• _DIRECTIONS FOR THIS TASK_: Search the entries for the word "AGND". Copy every line where it turns up.

Collected data entries
Segment Open

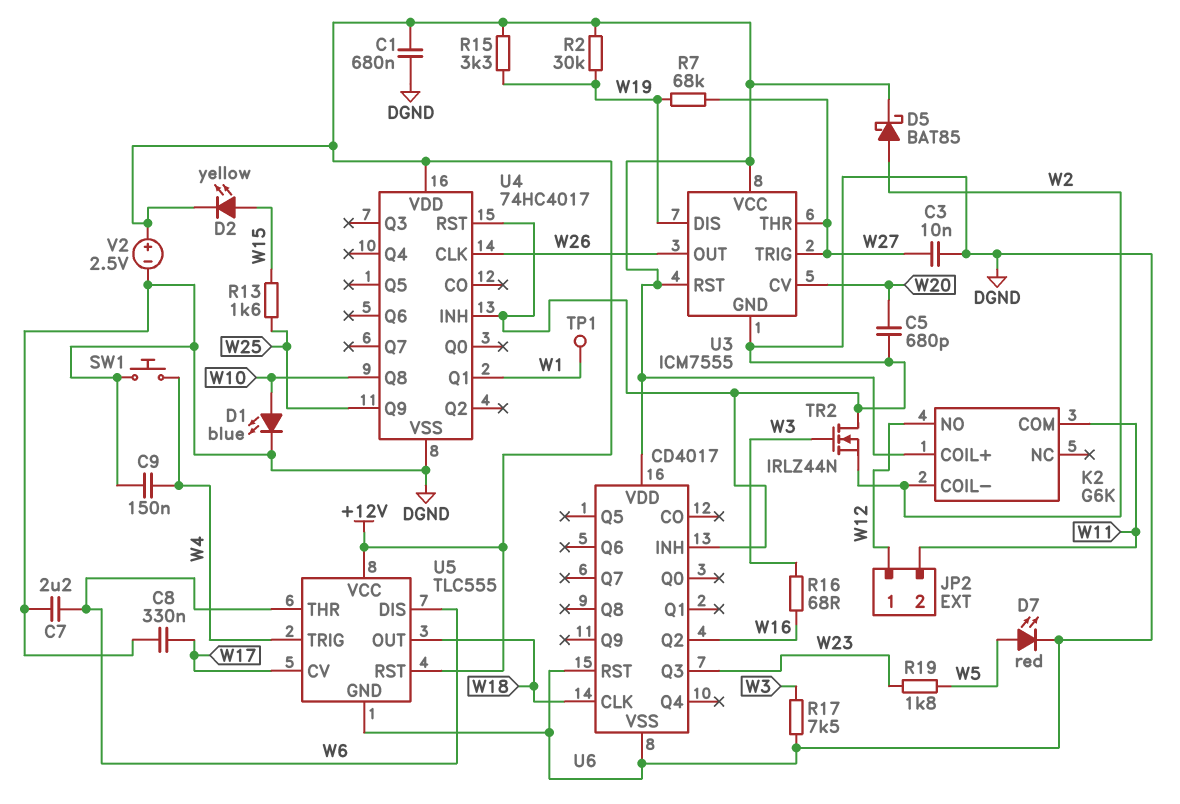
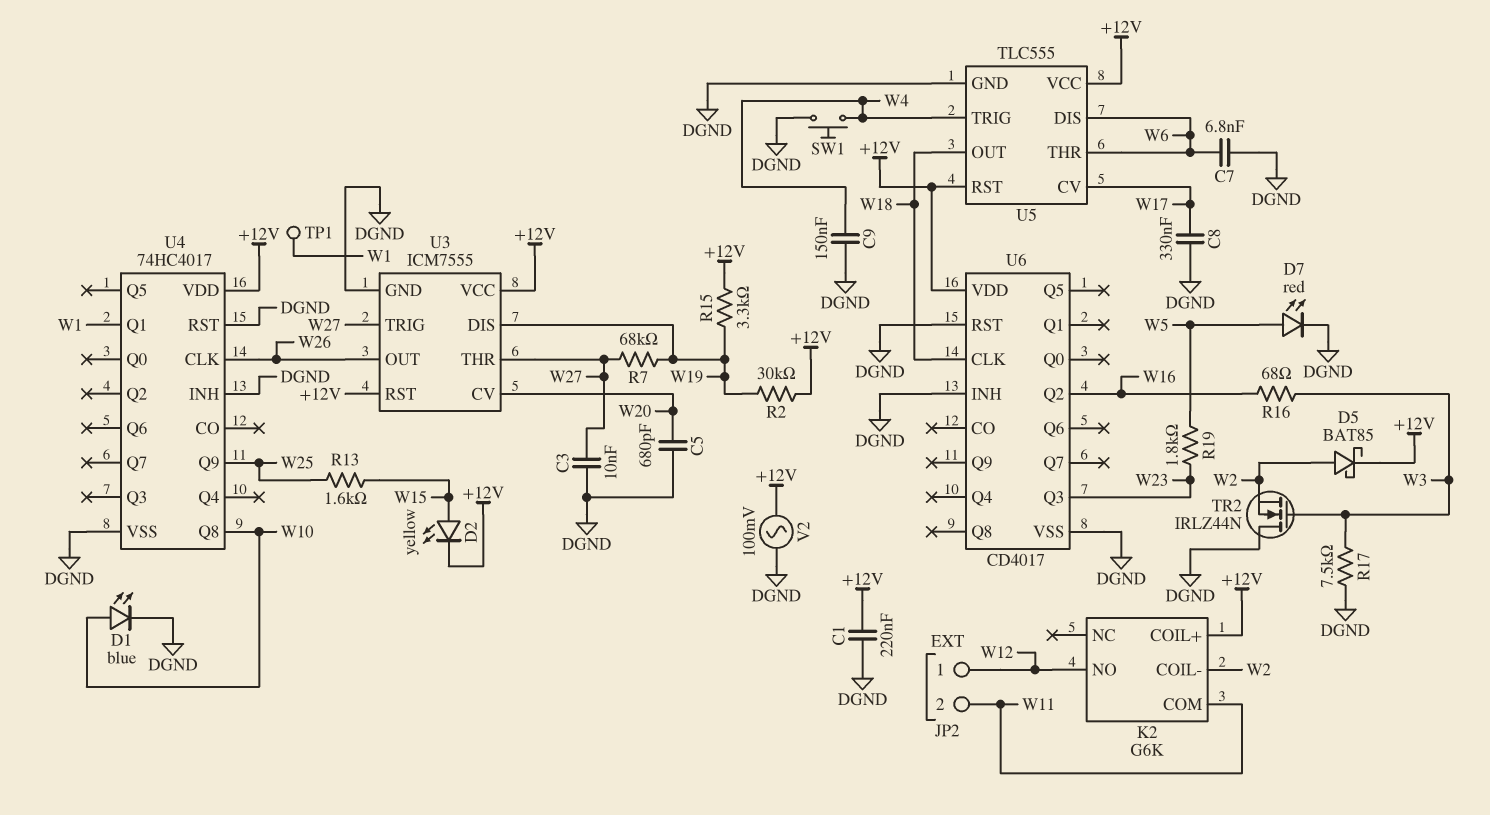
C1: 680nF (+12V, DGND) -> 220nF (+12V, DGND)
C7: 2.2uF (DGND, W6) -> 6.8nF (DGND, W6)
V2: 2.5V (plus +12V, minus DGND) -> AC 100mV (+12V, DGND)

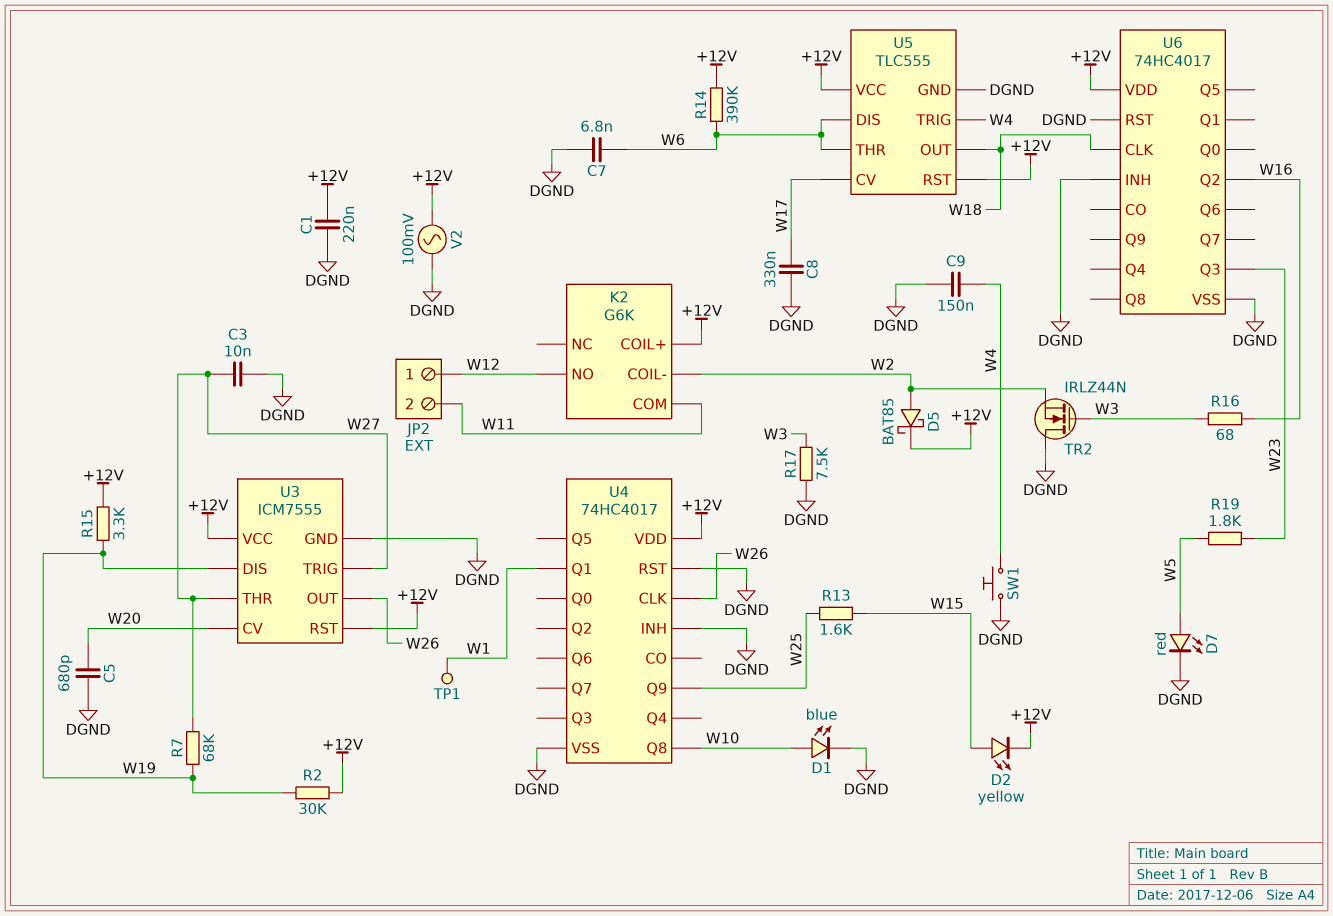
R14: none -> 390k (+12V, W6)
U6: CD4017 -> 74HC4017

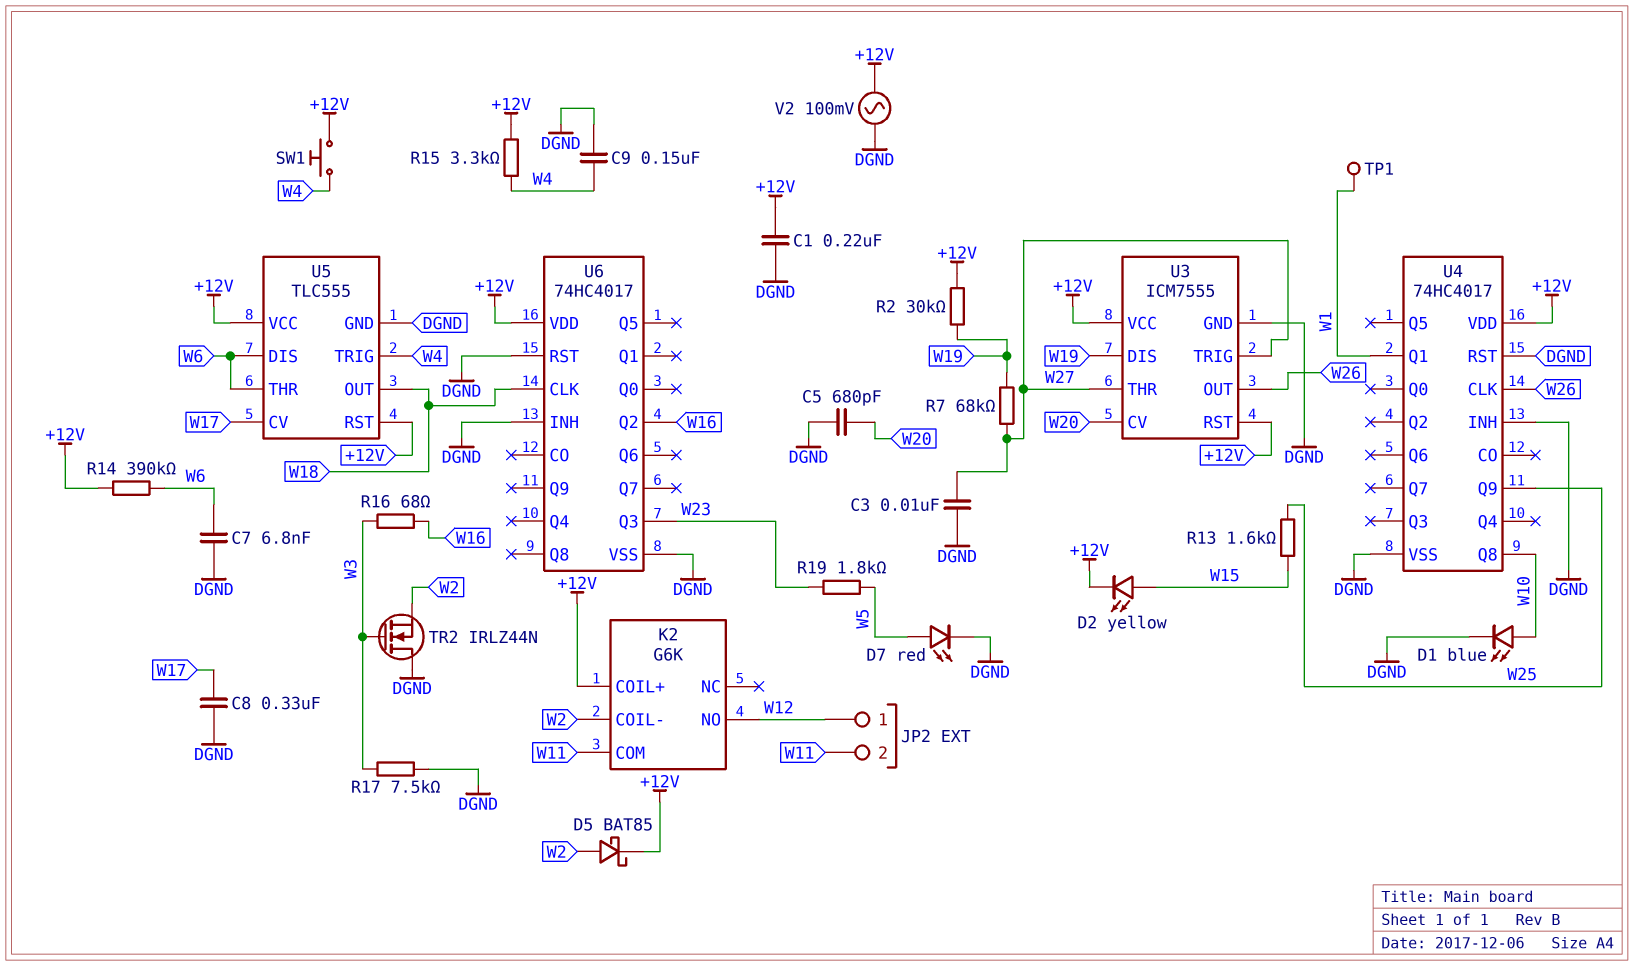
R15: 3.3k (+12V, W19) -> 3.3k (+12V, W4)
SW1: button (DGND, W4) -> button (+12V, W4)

Segment Closed
Segment Open

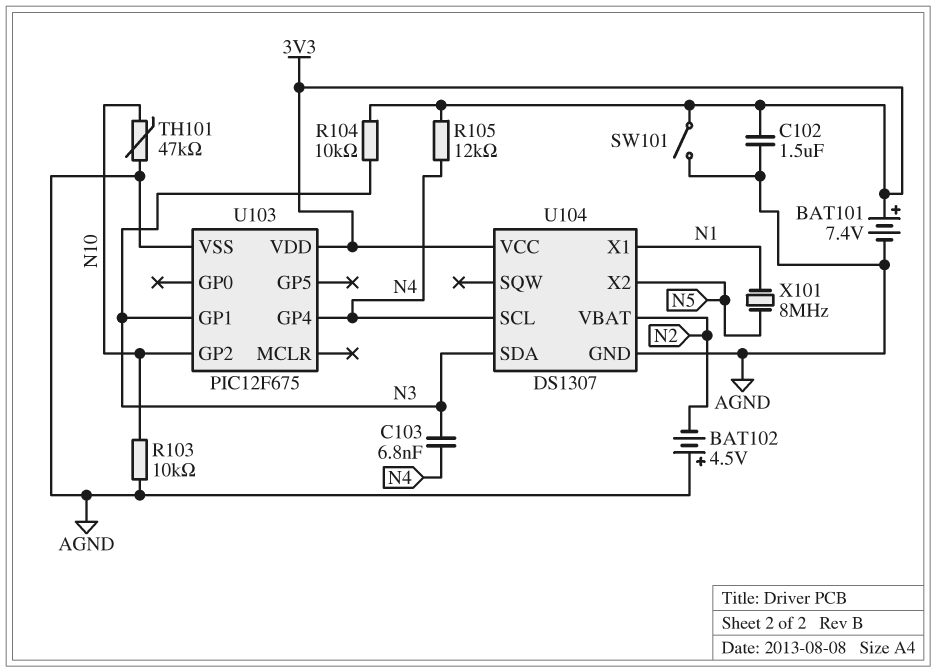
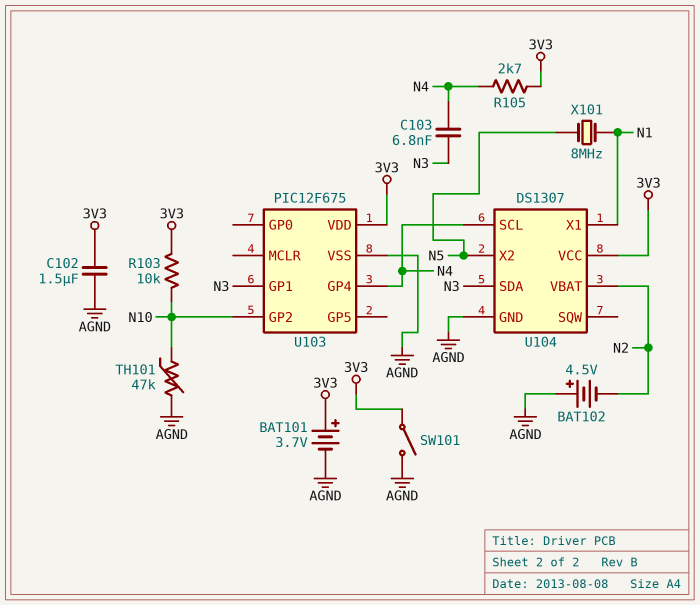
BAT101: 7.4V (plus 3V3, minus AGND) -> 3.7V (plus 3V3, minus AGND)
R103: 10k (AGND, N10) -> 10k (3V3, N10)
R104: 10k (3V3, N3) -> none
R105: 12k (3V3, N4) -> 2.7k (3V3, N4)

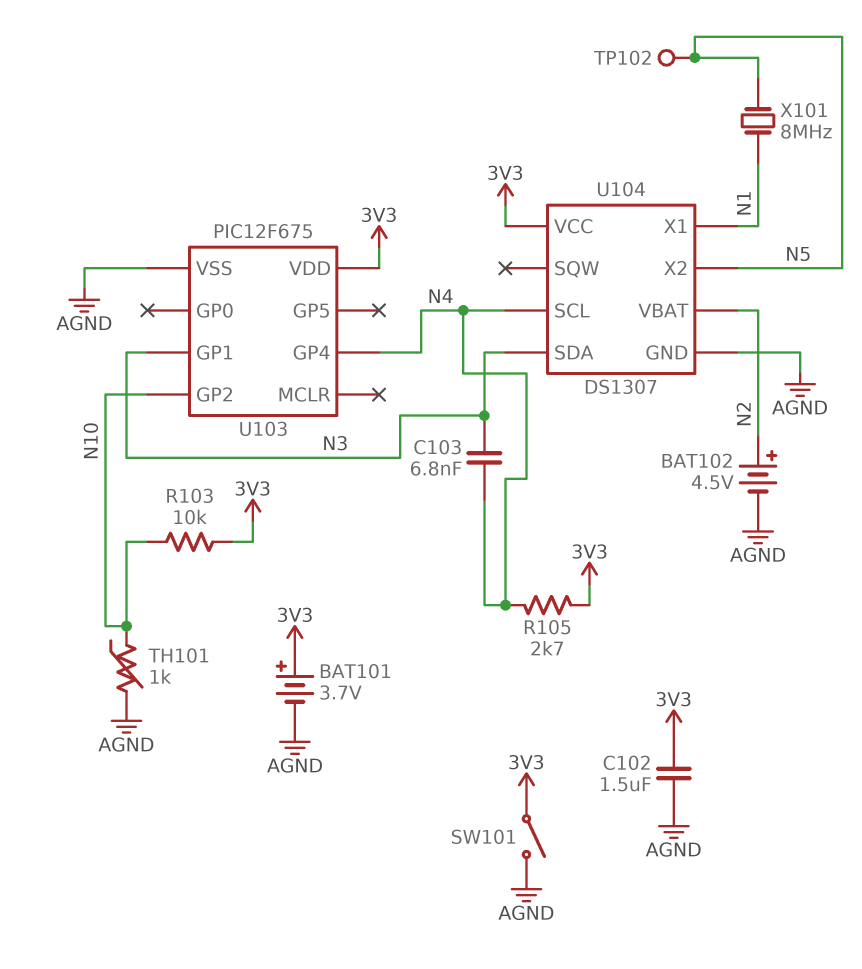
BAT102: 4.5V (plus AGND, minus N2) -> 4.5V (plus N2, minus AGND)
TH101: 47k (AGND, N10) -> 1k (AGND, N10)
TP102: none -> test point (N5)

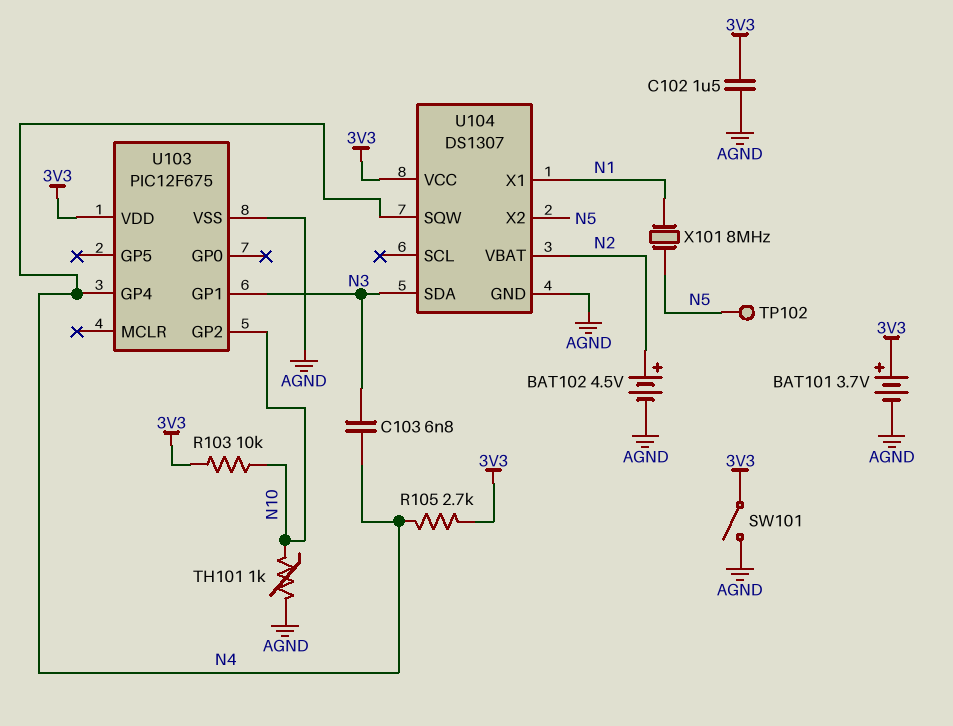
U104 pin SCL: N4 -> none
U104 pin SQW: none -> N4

Segment Closed

• _WRITTEN ANSWER_:
BAT101: 7.4V (plus 3V3, minus AGND) -> 3.7V (plus 3V3, minus AGND)
R103: 10k (AGND, N10) -> 10k (3V3, N10)
BAT102: 4.5V (plus AGND, minus N2) -> 4.5V (plus N2, minus AGND)
TH101: 47k (AGND, N10) -> 1k (AGND, N10)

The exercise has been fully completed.